**What the task requires:**
Output all of the lines below exactly, and leave out each image.

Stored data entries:
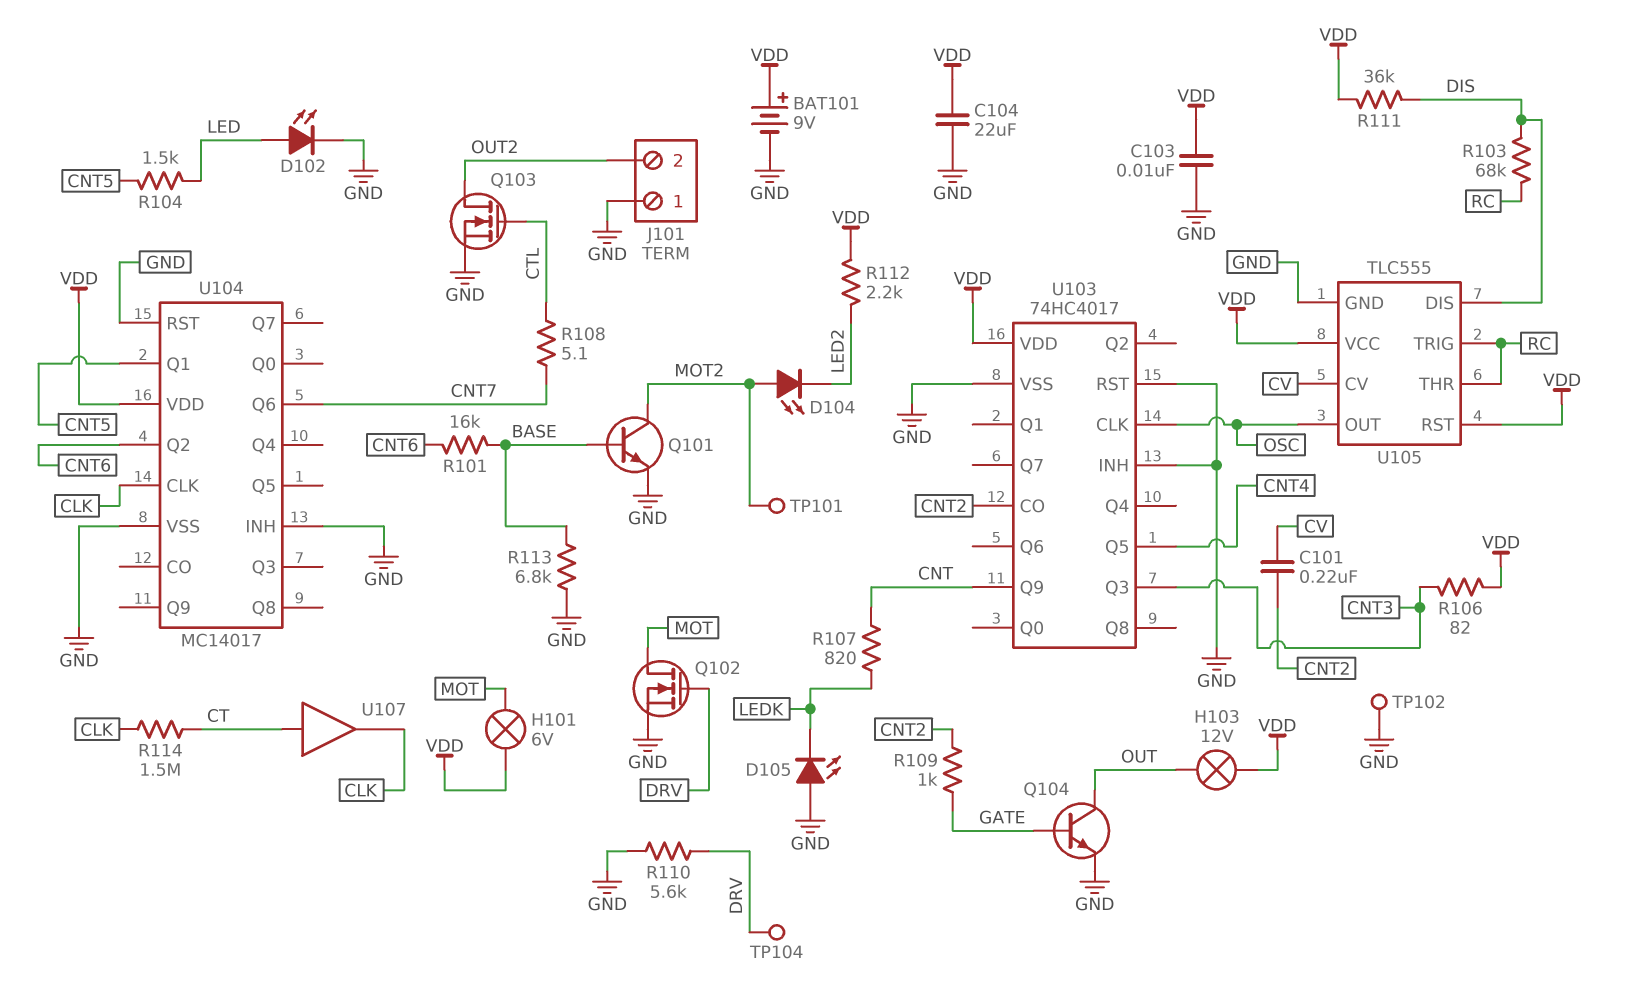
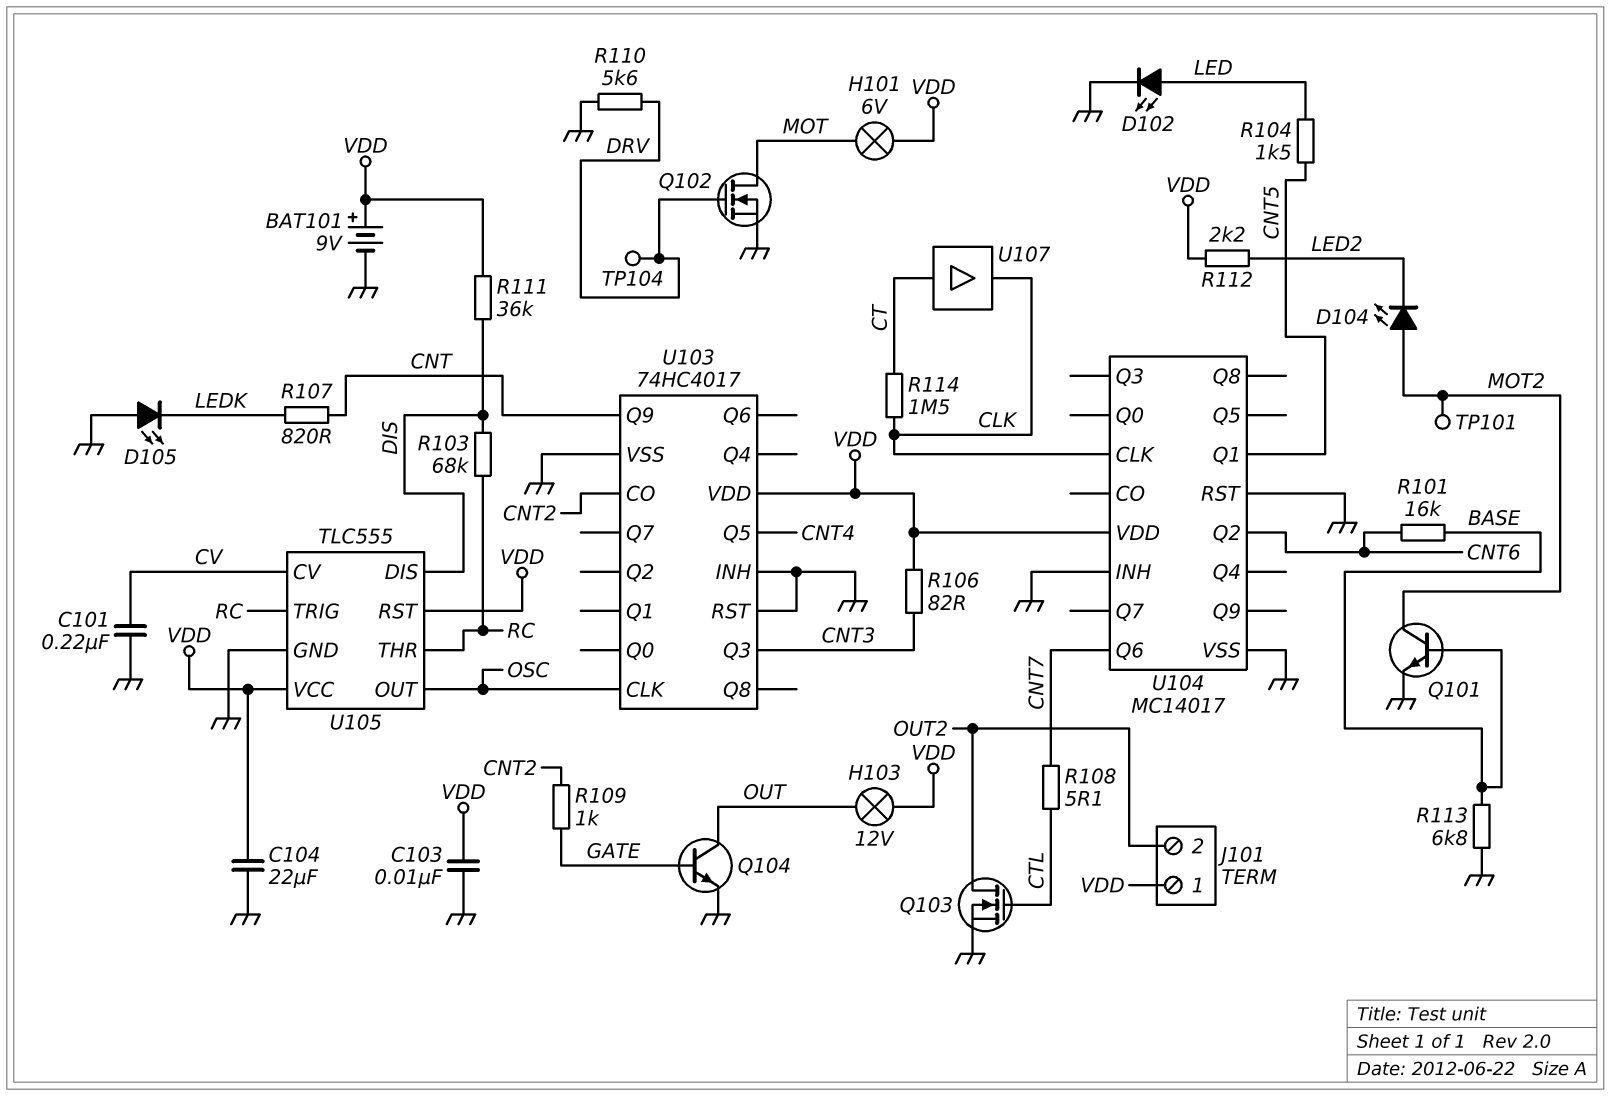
C101: 220nF (CNT2, CV) -> 220nF (CV, GND)
J101 pin 1: GND -> VDD
TP102: test point (GND) -> none

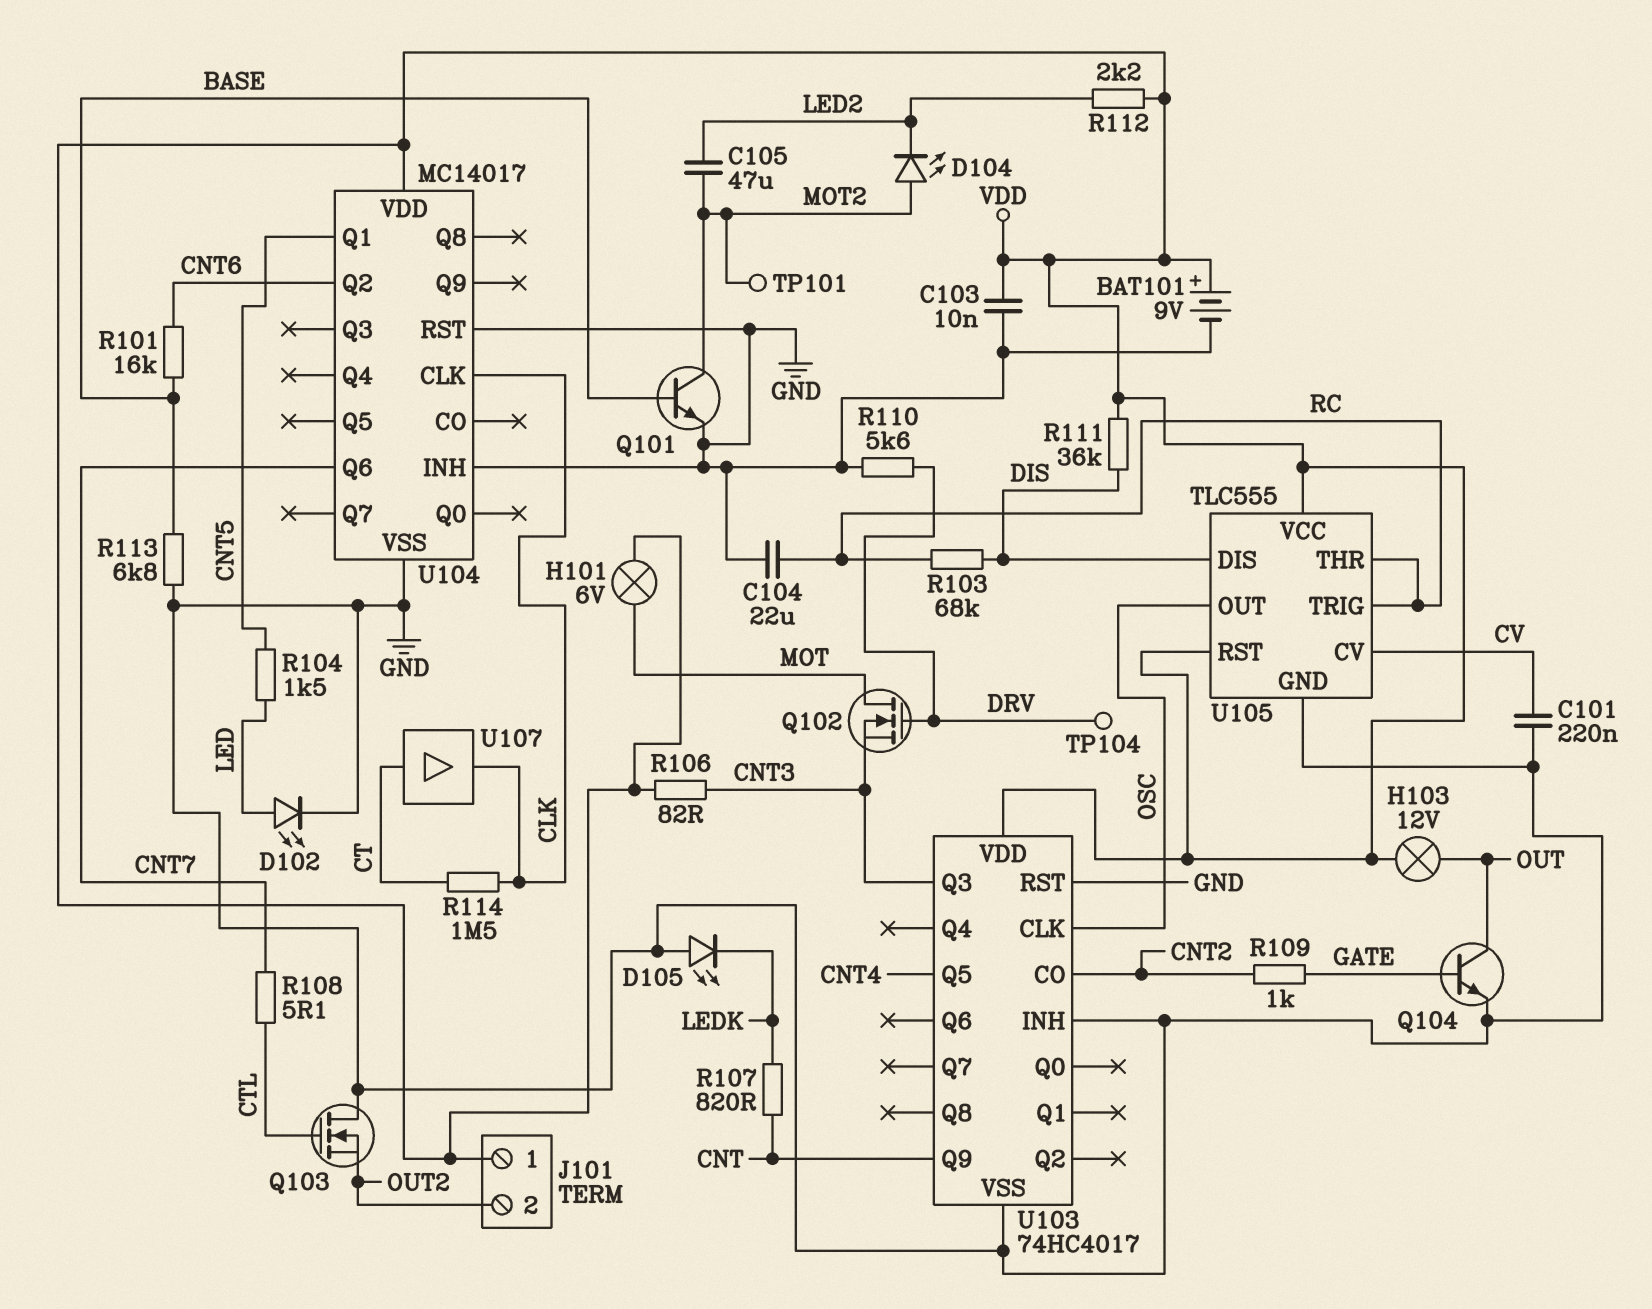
C104: 22uF (GND, VDD) -> 22uF (GND, RC)
C105: none -> 47uF (LED2, MOT2)
Q102: NMOS (G DRV, D MOT, S GND) -> NMOS (G DRV, D MOT, S CNT3)
Q103: NMOS (G CTL, D OUT2, S GND) -> NMOS (G CTL, D GND, S OUT2)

**Exercise solution:**
C101: 220nF (CNT2, CV) -> 220nF (CV, GND)
J101 pin 1: GND -> VDD
TP102: test point (GND) -> none

C104: 22uF (GND, VDD) -> 22uF (GND, RC)
C105: none -> 47uF (LED2, MOT2)
Q102: NMOS (G DRV, D MOT, S GND) -> NMOS (G DRV, D MOT, S CNT3)
Q103: NMOS (G CTL, D OUT2, S GND) -> NMOS (G CTL, D GND, S OUT2)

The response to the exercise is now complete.